◆ ACTION ITEM:
In the entries that follow, the first line to write out is the one containing "RGB pin R: 9 -> A2", and the last is the one containing "BT1 pin RXD: A5 -> D6". Reproduce that stretch exactly, with nothing before or after it.
======== RECORD EXCERPTS
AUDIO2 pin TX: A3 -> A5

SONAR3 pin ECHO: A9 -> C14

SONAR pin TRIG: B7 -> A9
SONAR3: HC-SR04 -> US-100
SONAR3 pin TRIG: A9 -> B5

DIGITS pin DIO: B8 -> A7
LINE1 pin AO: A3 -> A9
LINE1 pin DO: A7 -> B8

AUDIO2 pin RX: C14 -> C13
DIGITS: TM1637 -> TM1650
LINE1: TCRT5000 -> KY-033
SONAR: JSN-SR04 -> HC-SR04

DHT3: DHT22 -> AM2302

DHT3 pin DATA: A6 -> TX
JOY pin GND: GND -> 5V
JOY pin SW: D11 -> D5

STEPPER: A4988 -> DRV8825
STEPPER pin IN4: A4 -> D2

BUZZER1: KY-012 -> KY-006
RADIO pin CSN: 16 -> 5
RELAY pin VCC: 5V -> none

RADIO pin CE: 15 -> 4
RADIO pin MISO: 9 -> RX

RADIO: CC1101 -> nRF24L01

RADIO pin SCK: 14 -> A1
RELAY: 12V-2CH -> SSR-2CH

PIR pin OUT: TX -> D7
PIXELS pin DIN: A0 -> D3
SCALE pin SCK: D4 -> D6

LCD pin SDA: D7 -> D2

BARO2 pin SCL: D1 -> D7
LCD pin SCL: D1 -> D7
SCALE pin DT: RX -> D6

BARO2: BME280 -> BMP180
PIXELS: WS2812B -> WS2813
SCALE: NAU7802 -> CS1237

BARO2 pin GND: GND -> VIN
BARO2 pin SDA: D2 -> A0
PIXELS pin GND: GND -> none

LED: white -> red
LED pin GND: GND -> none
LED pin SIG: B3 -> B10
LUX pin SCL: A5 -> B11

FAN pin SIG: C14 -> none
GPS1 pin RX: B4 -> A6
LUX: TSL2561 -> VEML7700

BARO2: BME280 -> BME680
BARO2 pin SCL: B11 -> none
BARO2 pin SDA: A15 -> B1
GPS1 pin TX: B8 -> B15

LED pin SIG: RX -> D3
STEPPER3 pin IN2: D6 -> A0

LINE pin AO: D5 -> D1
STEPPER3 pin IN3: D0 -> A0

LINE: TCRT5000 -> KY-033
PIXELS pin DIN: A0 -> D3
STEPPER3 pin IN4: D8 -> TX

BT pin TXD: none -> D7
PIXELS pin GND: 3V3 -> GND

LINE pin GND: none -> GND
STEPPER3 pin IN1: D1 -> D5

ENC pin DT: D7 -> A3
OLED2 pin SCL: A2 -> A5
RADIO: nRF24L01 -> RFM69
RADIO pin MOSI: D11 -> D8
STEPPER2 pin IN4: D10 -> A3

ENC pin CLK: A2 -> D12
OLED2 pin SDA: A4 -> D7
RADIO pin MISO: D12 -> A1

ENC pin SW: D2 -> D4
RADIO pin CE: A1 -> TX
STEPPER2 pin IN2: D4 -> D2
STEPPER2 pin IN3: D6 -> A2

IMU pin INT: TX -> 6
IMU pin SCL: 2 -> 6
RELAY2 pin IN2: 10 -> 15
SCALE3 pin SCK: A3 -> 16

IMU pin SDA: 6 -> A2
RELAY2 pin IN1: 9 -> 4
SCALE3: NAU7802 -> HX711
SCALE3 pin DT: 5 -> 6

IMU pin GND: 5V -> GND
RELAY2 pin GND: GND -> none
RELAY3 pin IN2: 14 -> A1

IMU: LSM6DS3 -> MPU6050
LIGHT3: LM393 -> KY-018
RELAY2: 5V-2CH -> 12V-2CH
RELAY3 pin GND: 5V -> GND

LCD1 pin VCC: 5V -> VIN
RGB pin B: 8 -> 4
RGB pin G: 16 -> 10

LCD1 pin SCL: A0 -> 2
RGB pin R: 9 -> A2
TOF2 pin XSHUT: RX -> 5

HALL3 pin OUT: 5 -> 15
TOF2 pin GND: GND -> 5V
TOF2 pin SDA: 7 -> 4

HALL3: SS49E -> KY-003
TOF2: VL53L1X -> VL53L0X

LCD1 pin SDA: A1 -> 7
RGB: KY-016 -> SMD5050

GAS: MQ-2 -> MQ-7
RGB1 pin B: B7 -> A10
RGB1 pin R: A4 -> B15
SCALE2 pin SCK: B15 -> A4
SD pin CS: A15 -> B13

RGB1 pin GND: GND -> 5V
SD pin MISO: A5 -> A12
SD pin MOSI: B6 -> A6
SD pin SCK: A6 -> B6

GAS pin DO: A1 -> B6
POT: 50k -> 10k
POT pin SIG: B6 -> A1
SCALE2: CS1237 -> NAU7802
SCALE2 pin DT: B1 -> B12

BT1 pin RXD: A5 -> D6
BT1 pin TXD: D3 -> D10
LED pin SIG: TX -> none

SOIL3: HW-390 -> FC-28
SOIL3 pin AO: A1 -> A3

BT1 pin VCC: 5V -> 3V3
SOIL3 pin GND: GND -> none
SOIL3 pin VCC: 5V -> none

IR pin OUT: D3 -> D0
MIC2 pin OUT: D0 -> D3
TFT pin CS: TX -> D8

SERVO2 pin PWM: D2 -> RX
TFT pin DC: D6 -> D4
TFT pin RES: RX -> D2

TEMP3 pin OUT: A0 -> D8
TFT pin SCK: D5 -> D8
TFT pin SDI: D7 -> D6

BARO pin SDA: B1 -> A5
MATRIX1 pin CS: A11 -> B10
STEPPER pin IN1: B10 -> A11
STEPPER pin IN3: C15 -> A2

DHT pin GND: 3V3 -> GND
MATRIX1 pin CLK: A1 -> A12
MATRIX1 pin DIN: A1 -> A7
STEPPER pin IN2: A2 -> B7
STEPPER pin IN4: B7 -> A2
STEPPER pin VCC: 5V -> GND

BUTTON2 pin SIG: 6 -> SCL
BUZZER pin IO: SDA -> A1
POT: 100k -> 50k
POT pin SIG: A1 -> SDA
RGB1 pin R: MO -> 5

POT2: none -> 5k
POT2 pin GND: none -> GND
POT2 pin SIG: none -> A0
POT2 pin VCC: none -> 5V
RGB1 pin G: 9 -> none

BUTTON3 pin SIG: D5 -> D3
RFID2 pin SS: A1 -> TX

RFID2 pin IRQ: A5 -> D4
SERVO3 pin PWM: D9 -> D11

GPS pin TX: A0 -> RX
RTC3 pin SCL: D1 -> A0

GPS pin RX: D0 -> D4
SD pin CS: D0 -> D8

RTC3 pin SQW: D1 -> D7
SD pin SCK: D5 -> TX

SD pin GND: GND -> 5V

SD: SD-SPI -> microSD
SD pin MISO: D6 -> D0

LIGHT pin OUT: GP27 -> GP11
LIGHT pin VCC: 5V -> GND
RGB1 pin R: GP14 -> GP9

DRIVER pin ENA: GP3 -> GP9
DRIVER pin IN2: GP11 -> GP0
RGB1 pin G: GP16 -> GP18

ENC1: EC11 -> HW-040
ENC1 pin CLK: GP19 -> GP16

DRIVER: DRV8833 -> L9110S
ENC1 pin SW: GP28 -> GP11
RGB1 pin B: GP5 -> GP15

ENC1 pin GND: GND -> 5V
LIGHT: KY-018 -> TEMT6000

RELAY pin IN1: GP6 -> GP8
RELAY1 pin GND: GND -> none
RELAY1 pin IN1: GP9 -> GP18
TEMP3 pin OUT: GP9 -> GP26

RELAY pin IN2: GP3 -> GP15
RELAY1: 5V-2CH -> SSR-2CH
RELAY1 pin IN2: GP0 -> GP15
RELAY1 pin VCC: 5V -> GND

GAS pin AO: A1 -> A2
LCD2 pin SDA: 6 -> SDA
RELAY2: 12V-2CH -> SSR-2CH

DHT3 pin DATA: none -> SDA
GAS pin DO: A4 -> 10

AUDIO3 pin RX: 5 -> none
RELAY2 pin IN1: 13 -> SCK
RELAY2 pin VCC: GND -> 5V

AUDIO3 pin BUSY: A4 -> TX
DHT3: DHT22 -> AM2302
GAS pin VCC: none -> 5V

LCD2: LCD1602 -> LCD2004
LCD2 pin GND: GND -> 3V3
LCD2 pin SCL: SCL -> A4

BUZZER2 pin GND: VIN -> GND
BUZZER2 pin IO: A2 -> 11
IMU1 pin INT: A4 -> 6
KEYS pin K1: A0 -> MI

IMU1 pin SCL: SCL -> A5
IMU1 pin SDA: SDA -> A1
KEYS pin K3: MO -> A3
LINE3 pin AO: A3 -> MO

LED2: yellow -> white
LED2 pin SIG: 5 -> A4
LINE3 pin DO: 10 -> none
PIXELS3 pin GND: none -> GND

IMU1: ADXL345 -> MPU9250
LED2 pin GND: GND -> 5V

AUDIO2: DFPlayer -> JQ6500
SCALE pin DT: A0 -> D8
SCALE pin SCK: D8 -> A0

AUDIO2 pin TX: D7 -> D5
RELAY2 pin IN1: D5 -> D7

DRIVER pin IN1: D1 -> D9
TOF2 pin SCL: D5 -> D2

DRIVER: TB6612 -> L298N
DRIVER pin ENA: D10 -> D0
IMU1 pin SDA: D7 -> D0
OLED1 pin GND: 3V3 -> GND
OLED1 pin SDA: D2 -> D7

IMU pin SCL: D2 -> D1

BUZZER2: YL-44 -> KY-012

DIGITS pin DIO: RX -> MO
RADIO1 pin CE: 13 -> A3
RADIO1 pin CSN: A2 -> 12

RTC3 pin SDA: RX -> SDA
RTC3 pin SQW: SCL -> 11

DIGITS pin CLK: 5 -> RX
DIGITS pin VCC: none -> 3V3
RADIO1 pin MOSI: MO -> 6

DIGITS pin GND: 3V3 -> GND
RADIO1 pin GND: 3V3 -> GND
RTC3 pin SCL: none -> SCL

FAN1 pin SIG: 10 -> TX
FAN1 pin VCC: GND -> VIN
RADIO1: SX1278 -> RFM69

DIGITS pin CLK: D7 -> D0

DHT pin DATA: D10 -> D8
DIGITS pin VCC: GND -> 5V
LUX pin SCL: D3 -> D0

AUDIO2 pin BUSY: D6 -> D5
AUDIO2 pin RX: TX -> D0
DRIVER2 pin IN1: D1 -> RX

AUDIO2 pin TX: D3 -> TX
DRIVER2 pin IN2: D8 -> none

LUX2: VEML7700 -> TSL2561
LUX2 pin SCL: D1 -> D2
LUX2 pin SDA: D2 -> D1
================
◆ RESPONSE BELOW:
RGB pin R: 9 -> A2
TOF2 pin XSHUT: RX -> 5

HALL3 pin OUT: 5 -> 15
TOF2 pin GND: GND -> 5V
TOF2 pin SDA: 7 -> 4

HALL3: SS49E -> KY-003
TOF2: VL53L1X -> VL53L0X

LCD1 pin SDA: A1 -> 7
RGB: KY-016 -> SMD5050

GAS: MQ-2 -> MQ-7
RGB1 pin B: B7 -> A10
RGB1 pin R: A4 -> B15
SCALE2 pin SCK: B15 -> A4
SD pin CS: A15 -> B13

RGB1 pin GND: GND -> 5V
SD pin MISO: A5 -> A12
SD pin MOSI: B6 -> A6
SD pin SCK: A6 -> B6

GAS pin DO: A1 -> B6
POT: 50k -> 10k
POT pin SIG: B6 -> A1
SCALE2: CS1237 -> NAU7802
SCALE2 pin DT: B1 -> B12

BT1 pin RXD: A5 -> D6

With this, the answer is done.